═══ MATERIAL PROVIDED

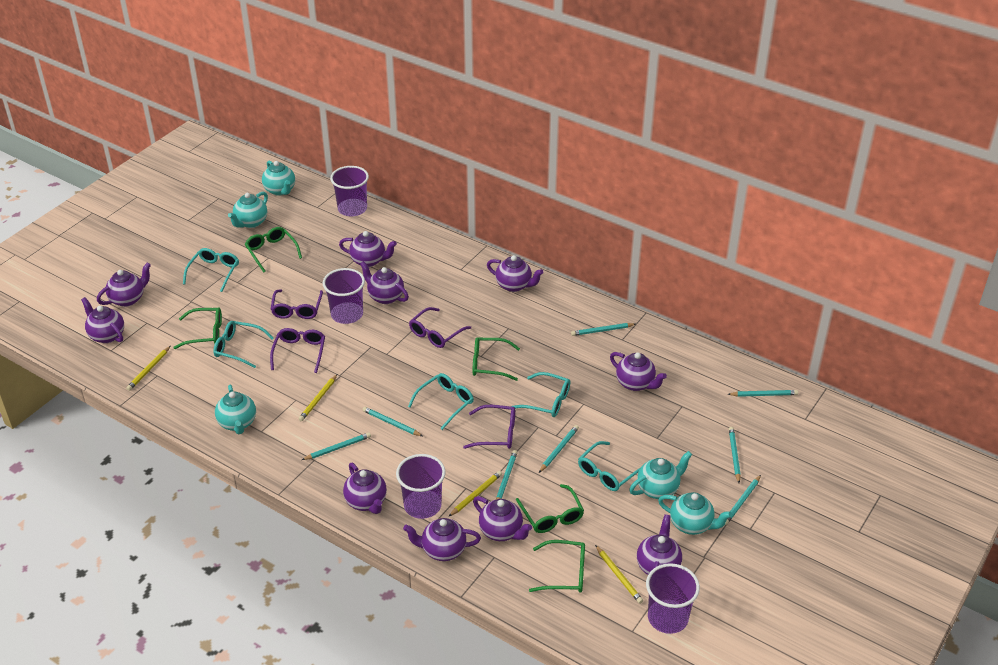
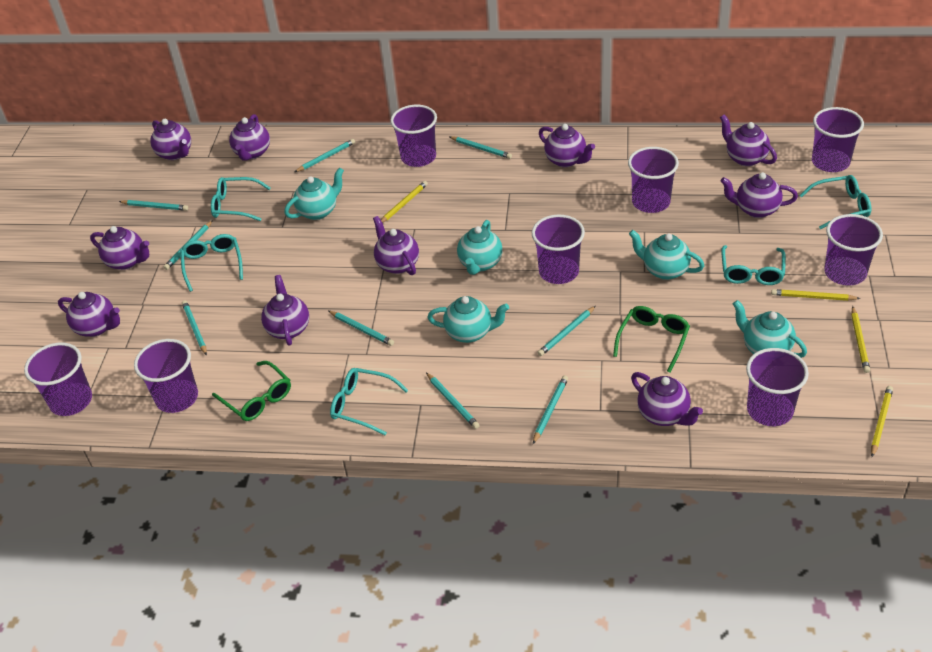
green glasses: 5 -> 2
purple cup: 4 -> 8
purple glasses: 4 -> 0
turquoise pencil: 8 -> 9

══════

WHAT IS NEEDED - Restate the listing above word for word and skip each picture.

WRITTEN ANSWER -
green glasses: 5 -> 2
purple cup: 4 -> 8
purple glasses: 4 -> 0
turquoise pencil: 8 -> 9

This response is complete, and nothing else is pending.